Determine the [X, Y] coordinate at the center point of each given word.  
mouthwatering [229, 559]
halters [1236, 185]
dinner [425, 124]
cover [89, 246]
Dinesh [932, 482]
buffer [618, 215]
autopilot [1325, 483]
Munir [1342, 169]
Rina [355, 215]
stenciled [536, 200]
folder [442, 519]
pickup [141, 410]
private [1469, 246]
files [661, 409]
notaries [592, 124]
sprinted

============

## DIRECTIONS
Arrange every line of the listing above as a Markdown table with two columns, Row and Line. Number each line in the Row column and skip any blank lines.

## CORRECT ANSWER
| Row | Line |
|---|---|
| 1 | Determine the [X, Y] coordinate at the center point of each given word.   |
| 2 | mouthwatering [229, 559] |
| 3 | halters [1236, 185] |
| 4 | dinner [425, 124] |
| 5 | cover [89, 246] |
| 6 | Dinesh [932, 482] |
| 7 | buffer [618, 215] |
| 8 | autopilot [1325, 483] |
| 9 | Munir [1342, 169] |
| 10 | Rina [355, 215] |
| 11 | stenciled [536, 200] |
| 12 | folder [442, 519] |
| 13 | pickup [141, 410] |
| 14 | private [1469, 246] |
| 15 | files [661, 409] |
| 16 | notaries [592, 124] |
| 17 | sprinted |